> Instructions for the task
Write out exactly the lines between the line containing "C3: 1.5nF (COM, N13) -> 470nF (COM, N13)" and the end of the records, counting both ends, and leave out all pictures.
--- Data shown Enclosed Below ---
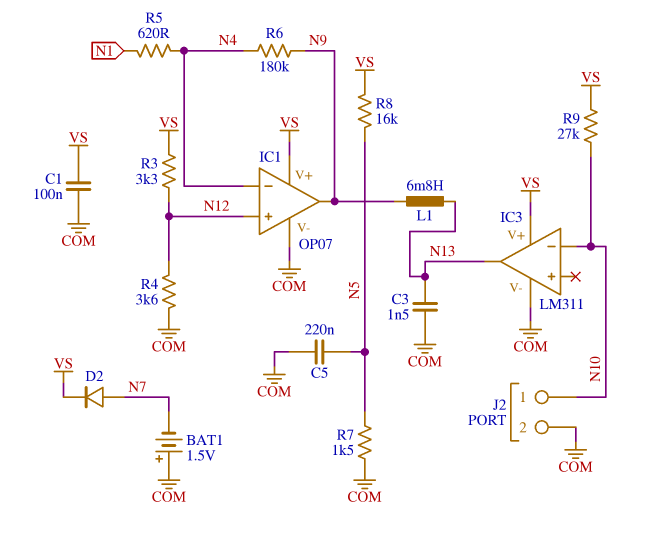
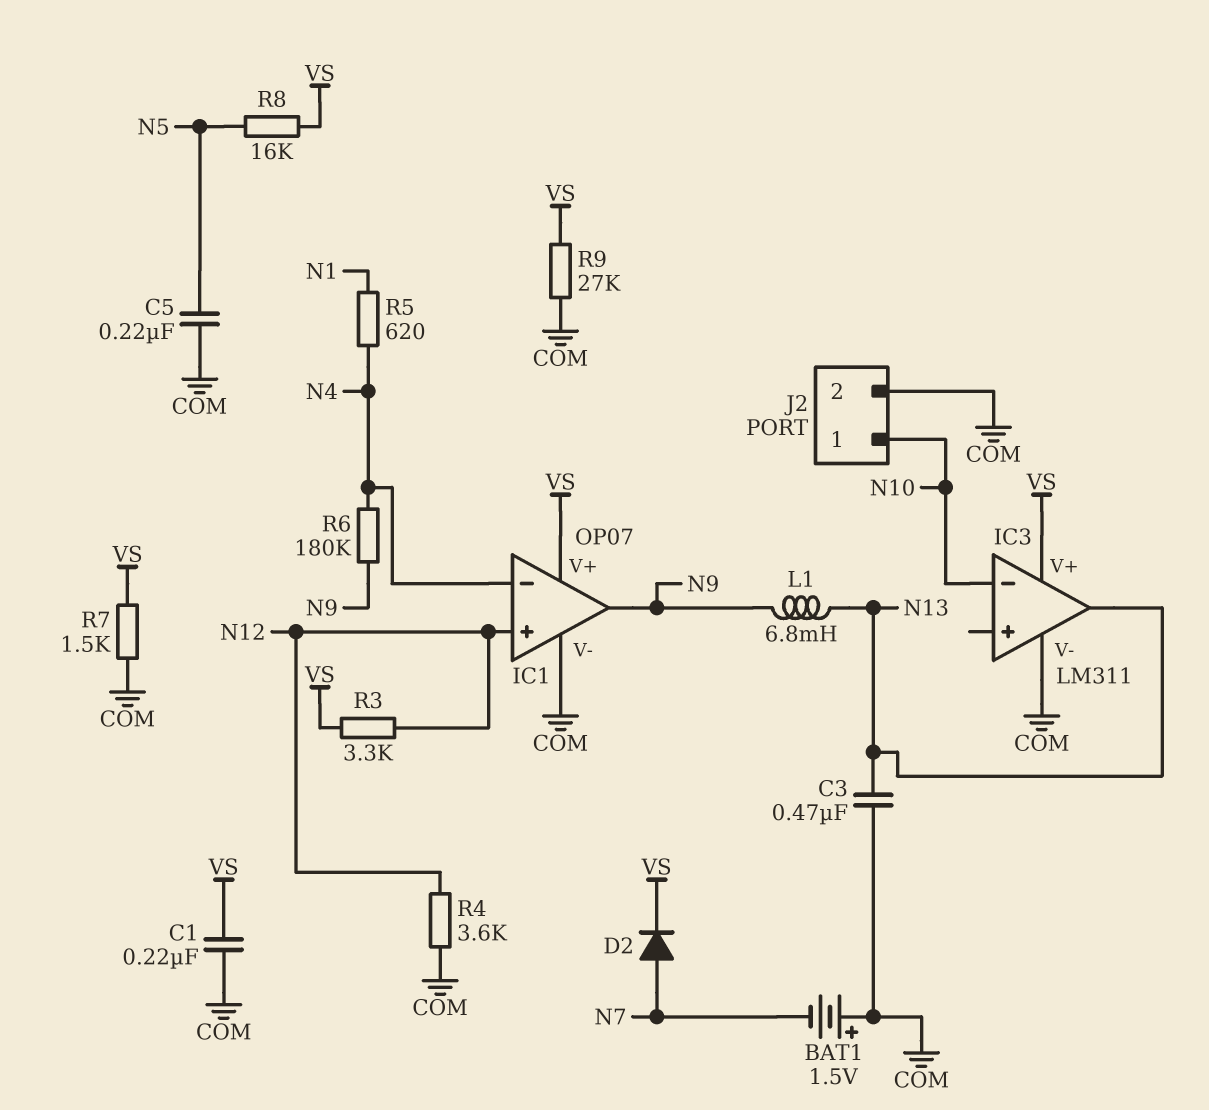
C1: 100nF (COM, VS) -> 220nF (COM, VS)
C3: 1.5nF (COM, N13) -> 470nF (COM, N13)
R7: 1.5k (COM, N5) -> 1.5k (COM, VS)
R9: 27k (N10, VS) -> 27k (COM, VS)

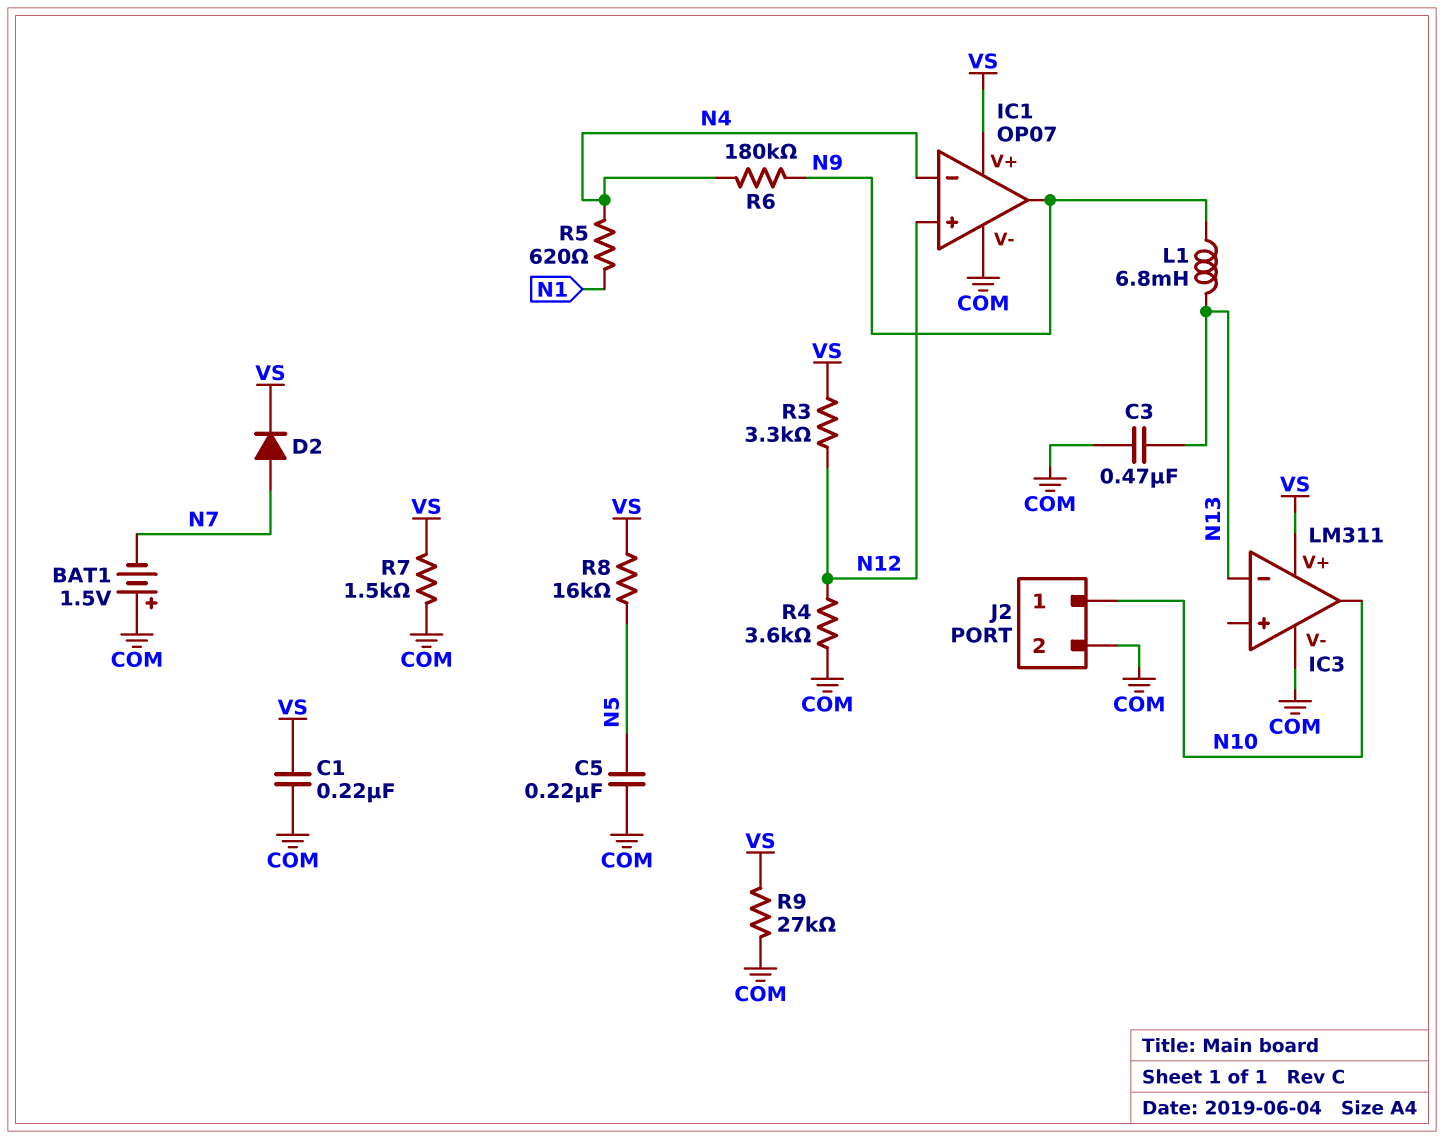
IC3 pin in-: N10 -> N13
IC3 pin out: N13 -> N10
--- End of Enclosed Data shown ---
> Solution to the exercise
C3: 1.5nF (COM, N13) -> 470nF (COM, N13)
R7: 1.5k (COM, N5) -> 1.5k (COM, VS)
R9: 27k (N10, VS) -> 27k (COM, VS)

IC3 pin in-: N10 -> N13
IC3 pin out: N13 -> N10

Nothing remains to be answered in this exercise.